---- DATA EXCERPTS

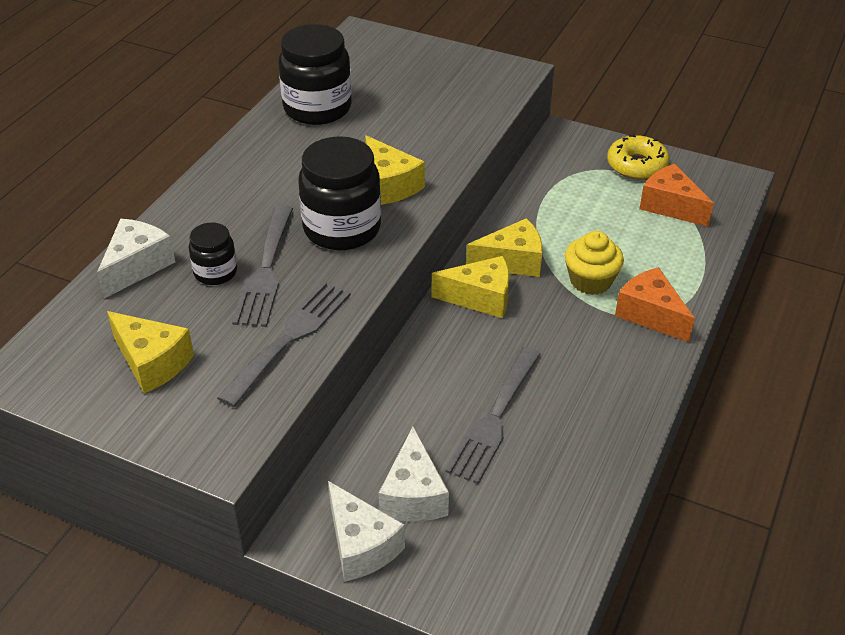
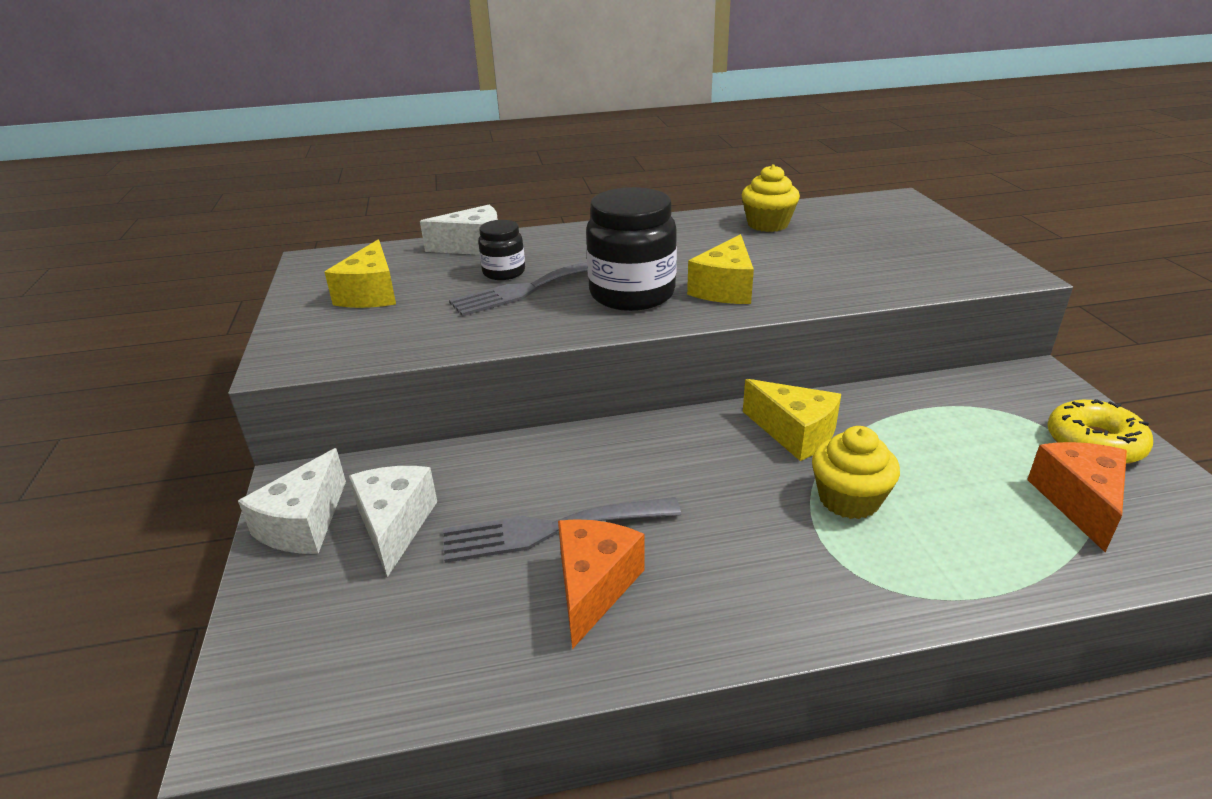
camera: 55 degrees right, 10 degrees down
(290, 337) = (460, 330): grey fork -> none
(317, 108) = (767, 224): black jar -> yellow cupcake
(413, 495) = (395, 525): white cheese -> white cheese turned 120 degrees clockwise
(480, 298) = (714, 439): yellow cheese -> none
(650, 315) = (865, 575): orange cheese -> orange cheese (593, 587)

--------

WHAT IS BEING ASKED: From the first line to the last, retype the entries above exactly, minus the pictures.

EXERCISE RESULT:
camera: 55 degrees right, 10 degrees down
(290, 337) = (460, 330): grey fork -> none
(317, 108) = (767, 224): black jar -> yellow cupcake
(413, 495) = (395, 525): white cheese -> white cheese turned 120 degrees clockwise
(480, 298) = (714, 439): yellow cheese -> none
(650, 315) = (865, 575): orange cheese -> orange cheese (593, 587)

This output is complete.